§ What you are asked to do: What is wanted is the full listing, word for word, without its pictures.

::: Data for analysis

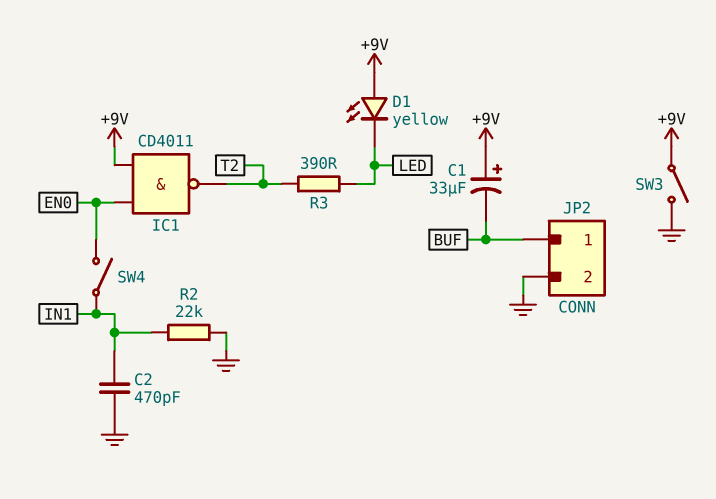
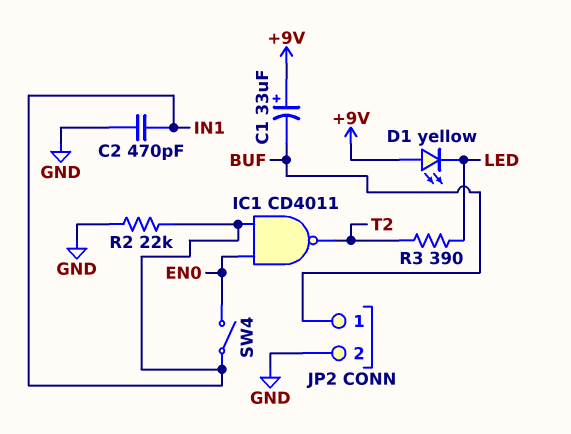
IC1: NAND CD4011 (in +9V, in EN0, out T2) -> NAND CD4011 (in EN0, in IN1, out T2)
SW3: switch (+9V, GND) -> none

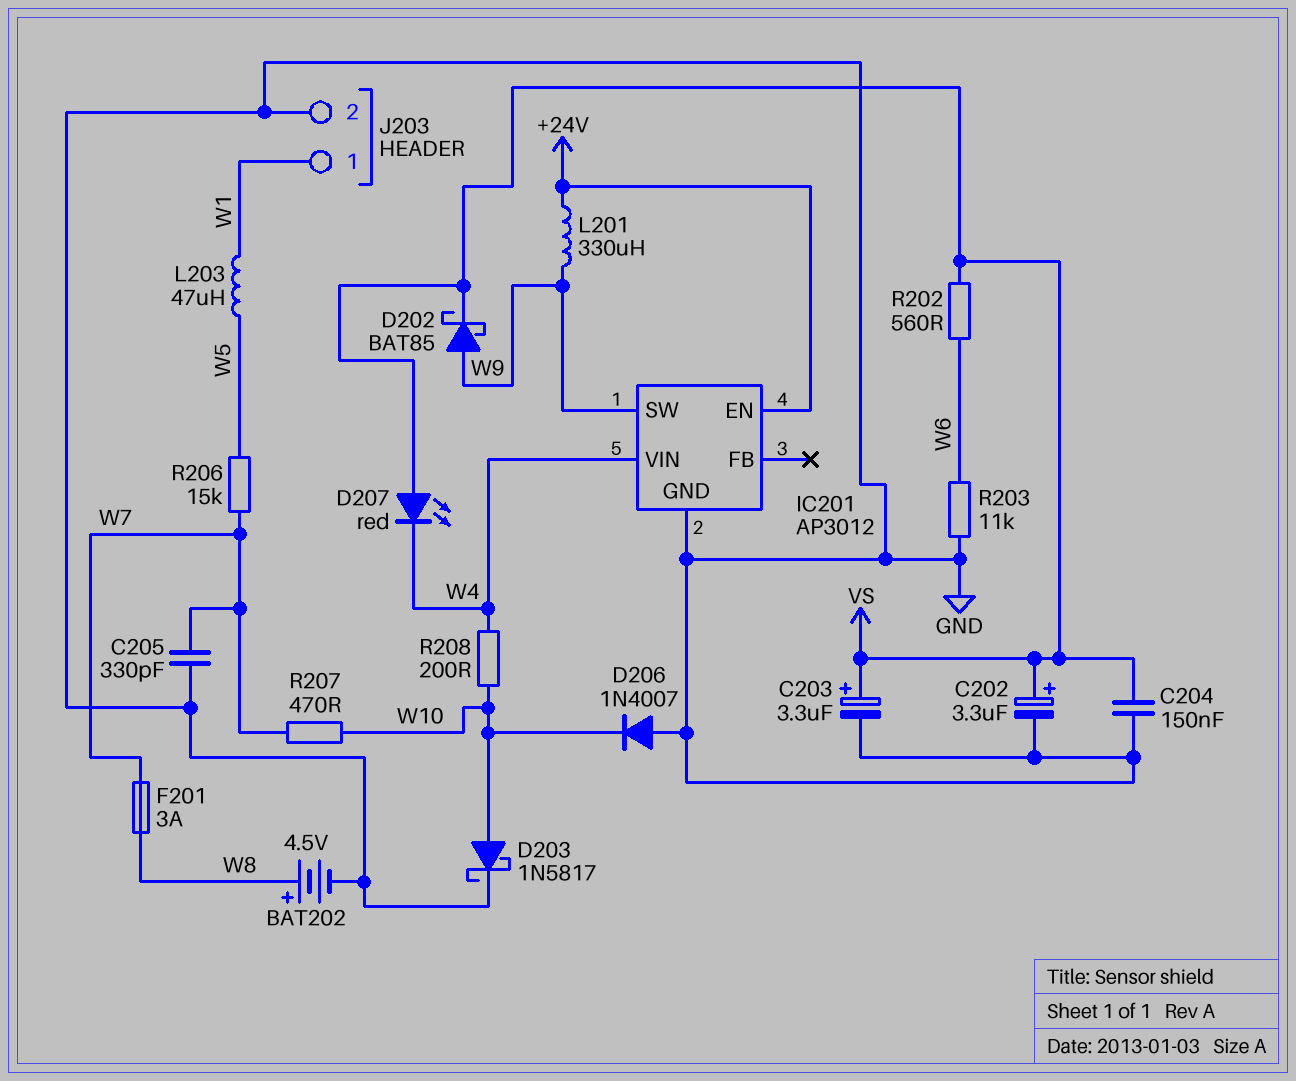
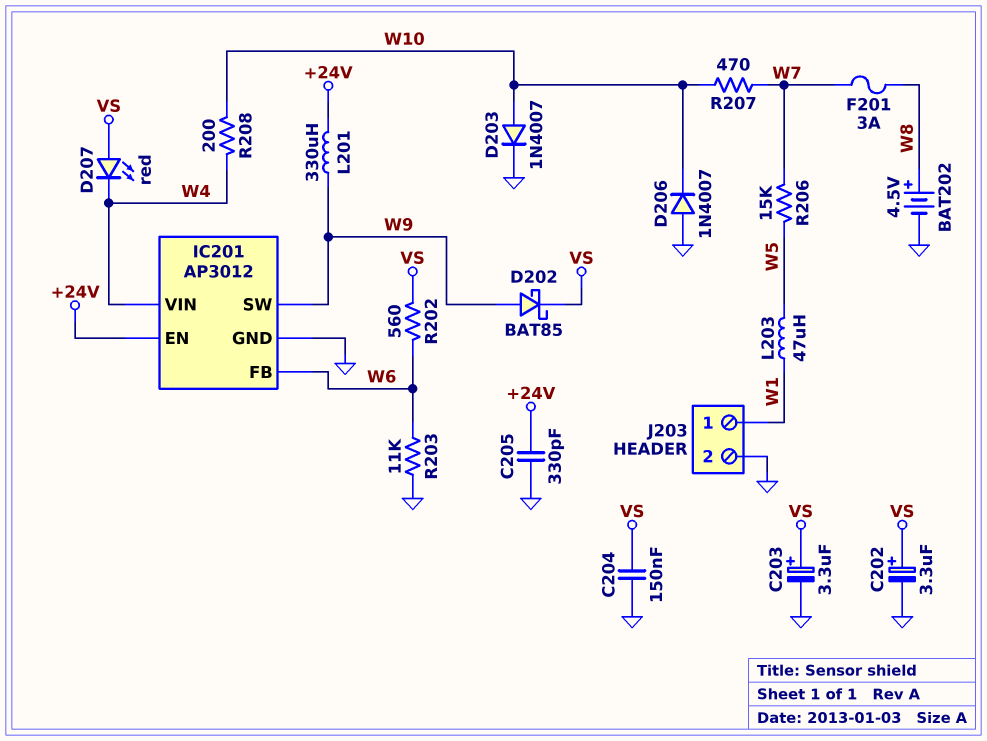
C205: 330pF (GND, W7) -> 330pF (+24V, GND)
D203: schottky 1N5817 (A W10, K GND) -> diode 1N4007 (A W10, K GND)
IC201 pin FB: none -> W6

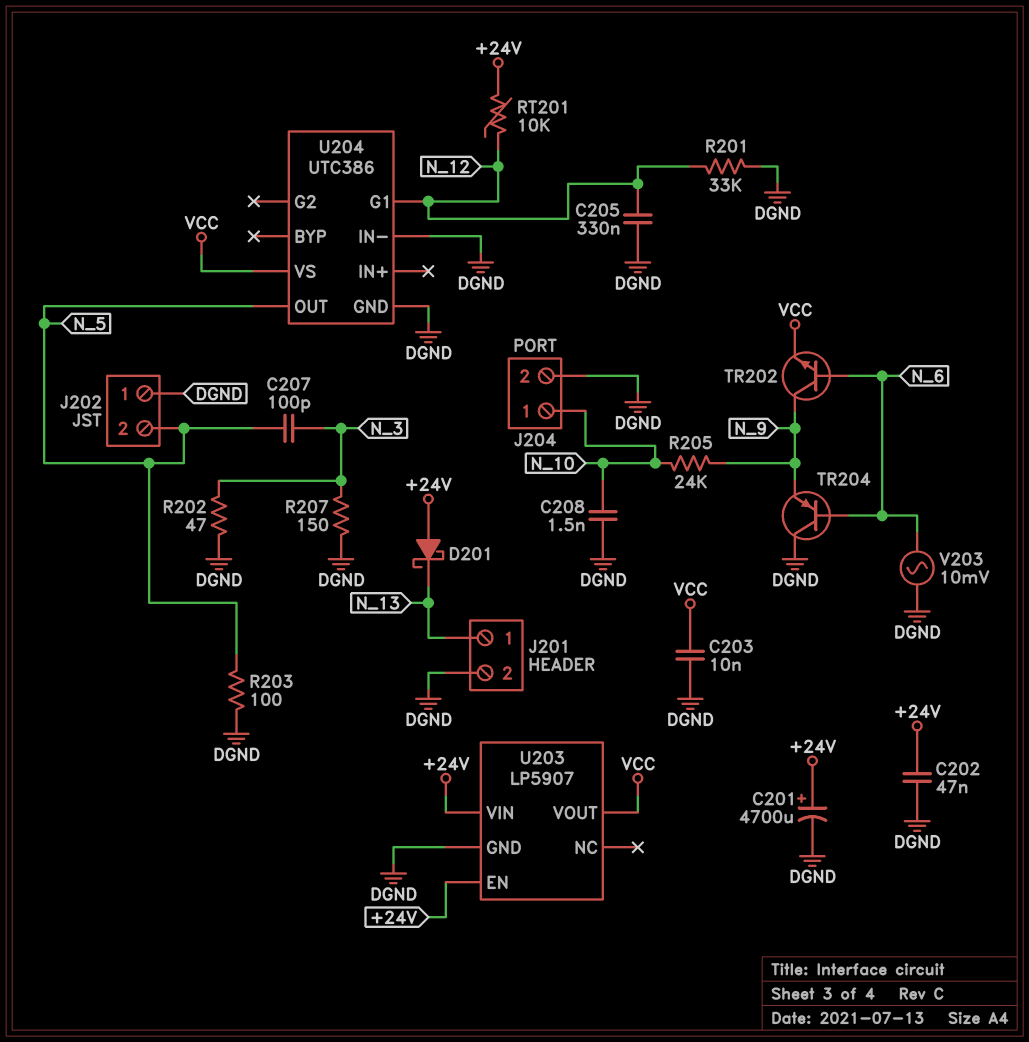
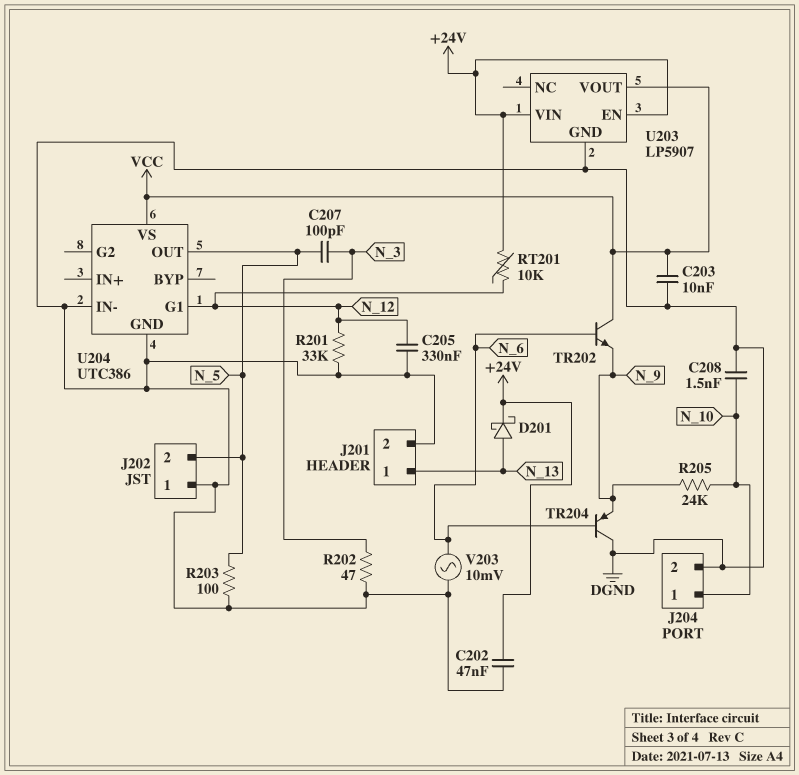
C201: 4700uF (plus +24V, minus DGND) -> none
D201: schottky (A +24V, K N_13) -> schottky (A N_13, K +24V)
R207: 150 (DGND, N_3) -> none
TR202: NPN (B N_6, C N_9, E VCC) -> NPN (B N_6, C VCC, E N_9)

::::::

§ Written response:
IC1: NAND CD4011 (in +9V, in EN0, out T2) -> NAND CD4011 (in EN0, in IN1, out T2)
SW3: switch (+9V, GND) -> none

C205: 330pF (GND, W7) -> 330pF (+24V, GND)
D203: schottky 1N5817 (A W10, K GND) -> diode 1N4007 (A W10, K GND)
IC201 pin FB: none -> W6

C201: 4700uF (plus +24V, minus DGND) -> none
D201: schottky (A +24V, K N_13) -> schottky (A N_13, K +24V)
R207: 150 (DGND, N_3) -> none
TR202: NPN (B N_6, C N_9, E VCC) -> NPN (B N_6, C VCC, E N_9)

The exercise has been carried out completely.